● **Material for this exercise**:
|---|

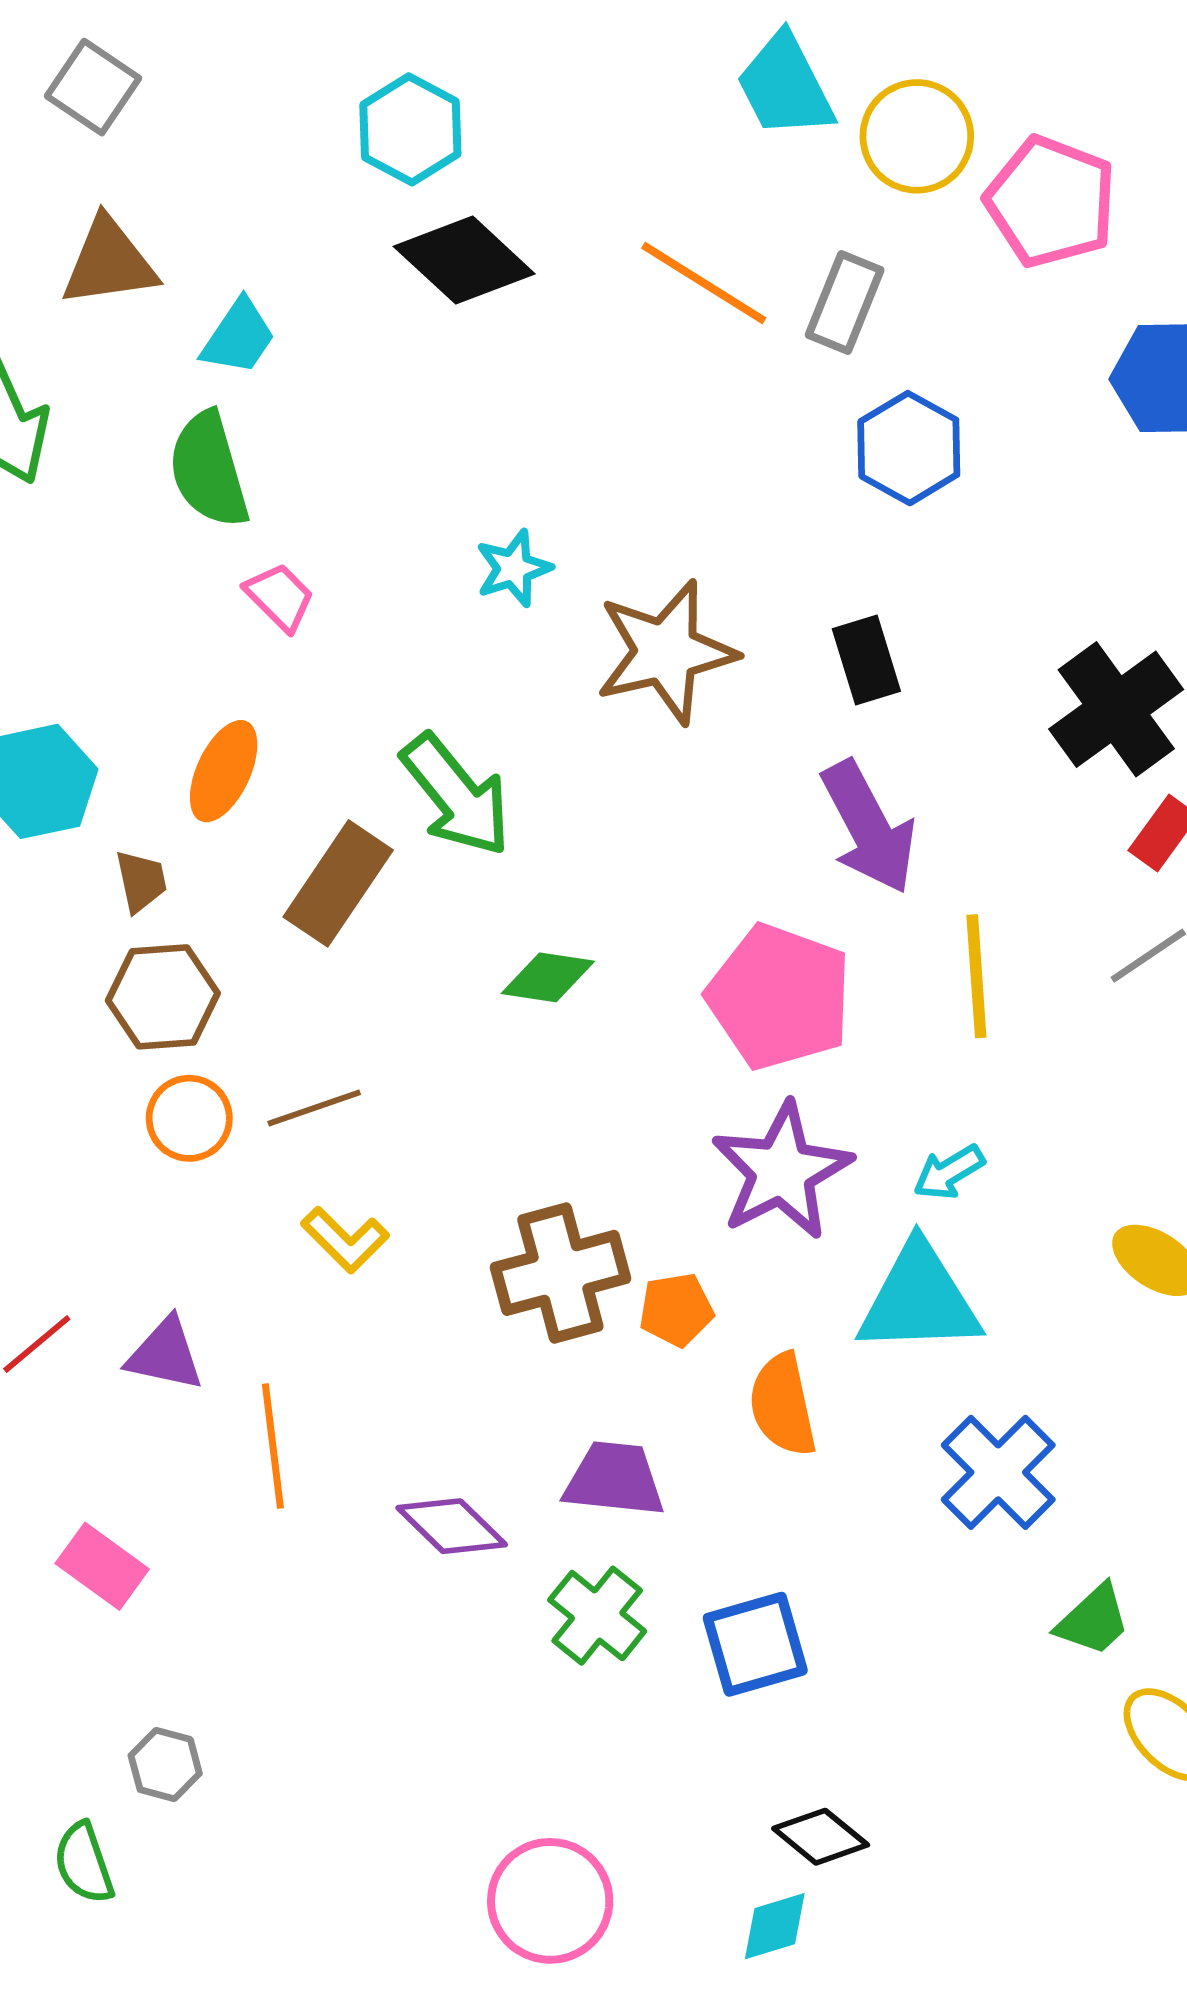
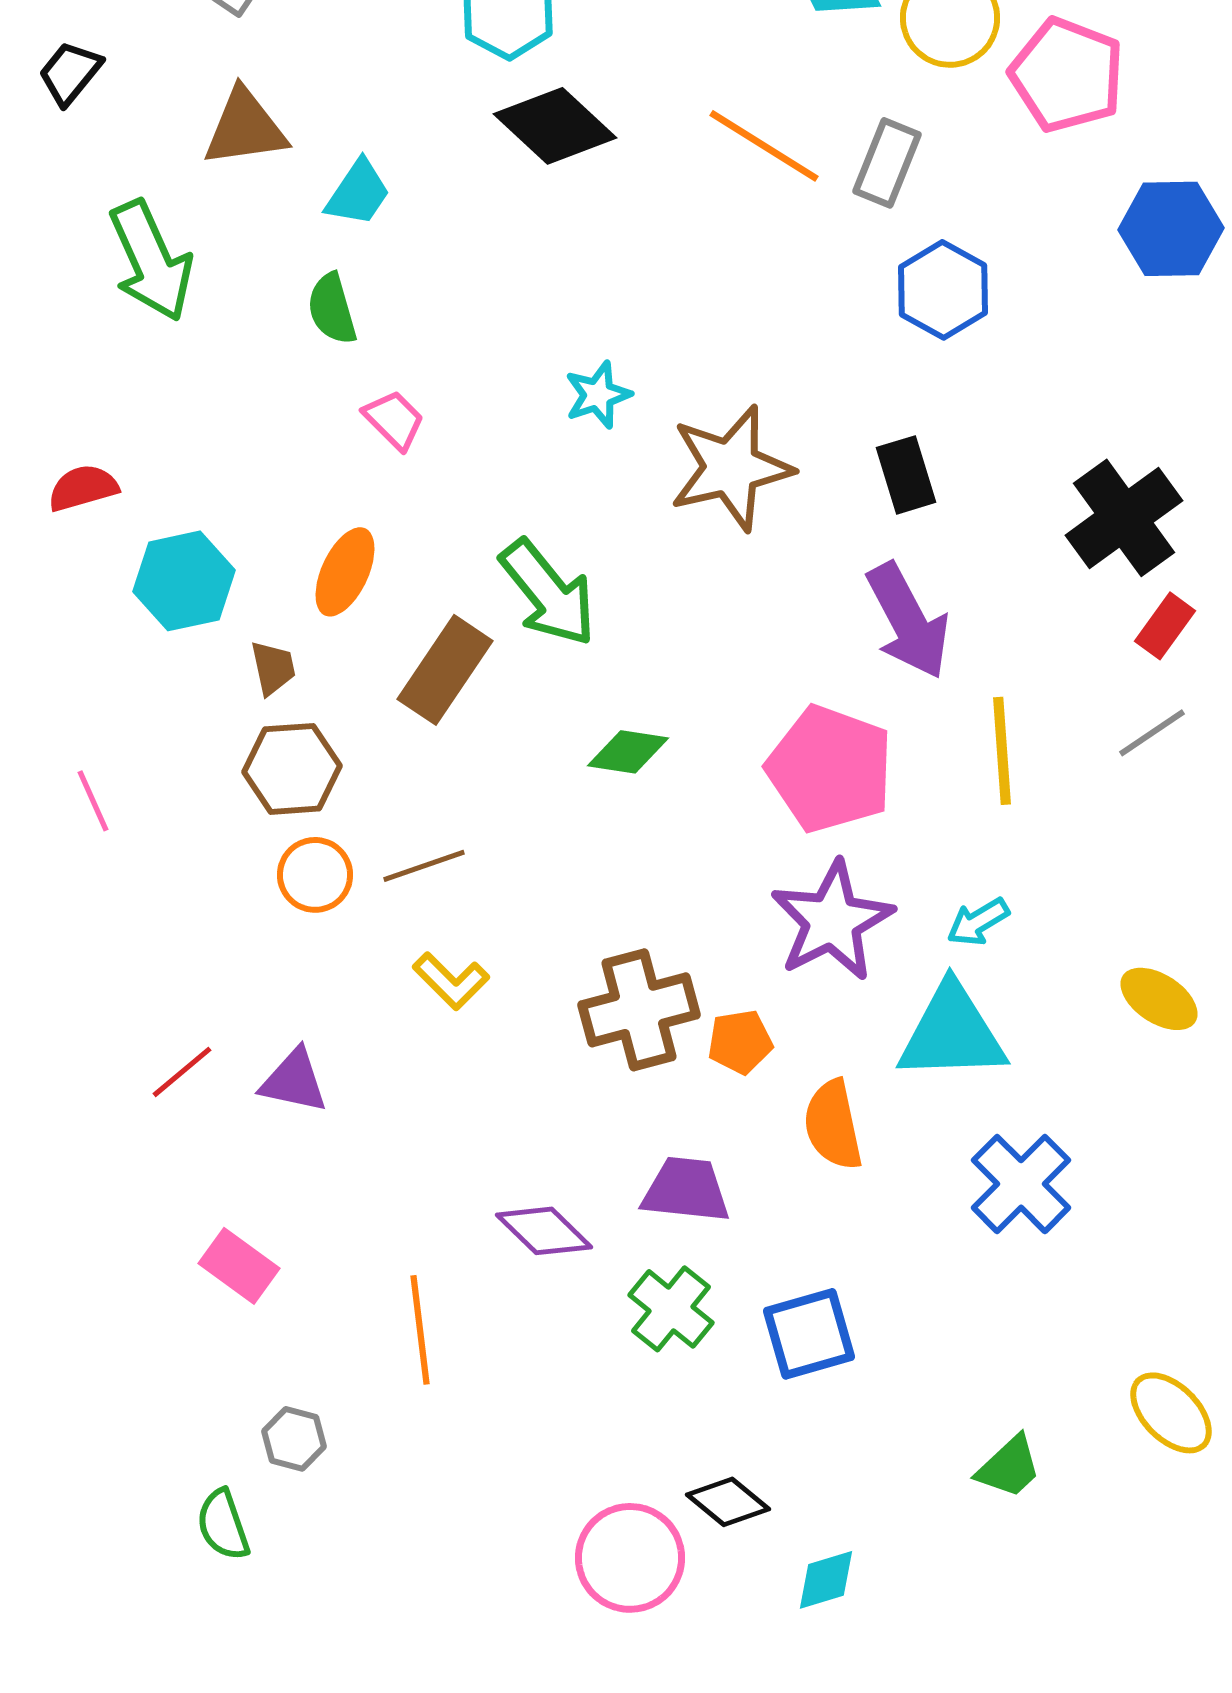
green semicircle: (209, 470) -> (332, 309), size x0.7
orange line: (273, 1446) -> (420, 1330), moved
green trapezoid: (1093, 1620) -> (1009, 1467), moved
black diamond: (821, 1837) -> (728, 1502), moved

|---|

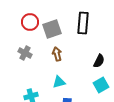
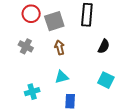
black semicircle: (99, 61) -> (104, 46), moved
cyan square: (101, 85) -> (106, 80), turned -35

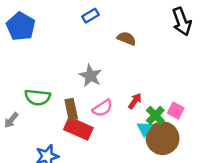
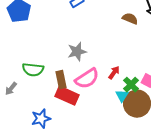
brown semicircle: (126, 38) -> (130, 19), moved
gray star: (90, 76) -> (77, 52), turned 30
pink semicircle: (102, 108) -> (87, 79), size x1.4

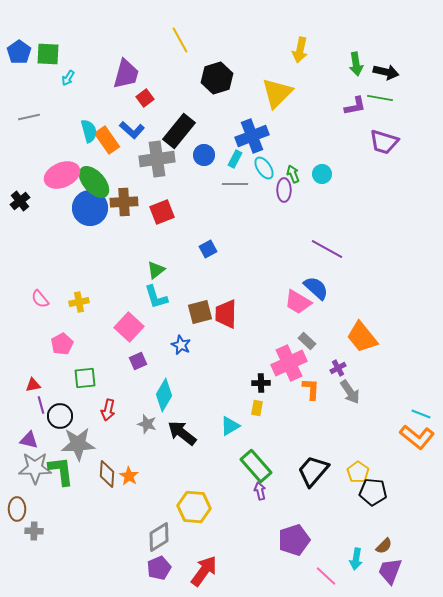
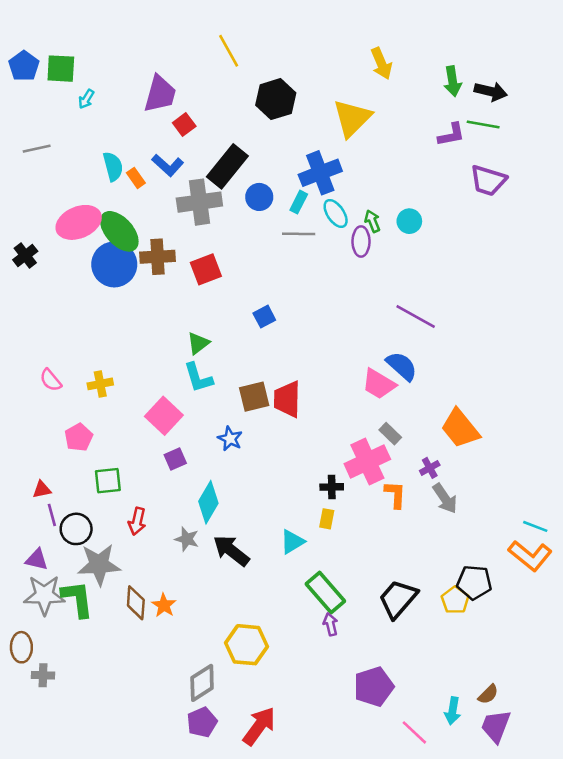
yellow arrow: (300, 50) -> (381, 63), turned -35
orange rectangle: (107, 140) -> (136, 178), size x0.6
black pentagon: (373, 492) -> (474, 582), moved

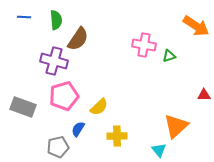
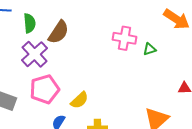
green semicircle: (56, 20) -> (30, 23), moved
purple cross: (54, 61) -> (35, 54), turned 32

|---|

In the records above, find each line with the word "semicircle" and copy it out.

● **Answer area**:
green semicircle: (209, 470) -> (332, 309), size x0.7
black semicircle: (99, 61) -> (104, 46), moved
brown semicircle: (126, 38) -> (130, 19), moved
pink semicircle: (102, 108) -> (87, 79), size x1.4
green semicircle: (56, 20) -> (30, 23), moved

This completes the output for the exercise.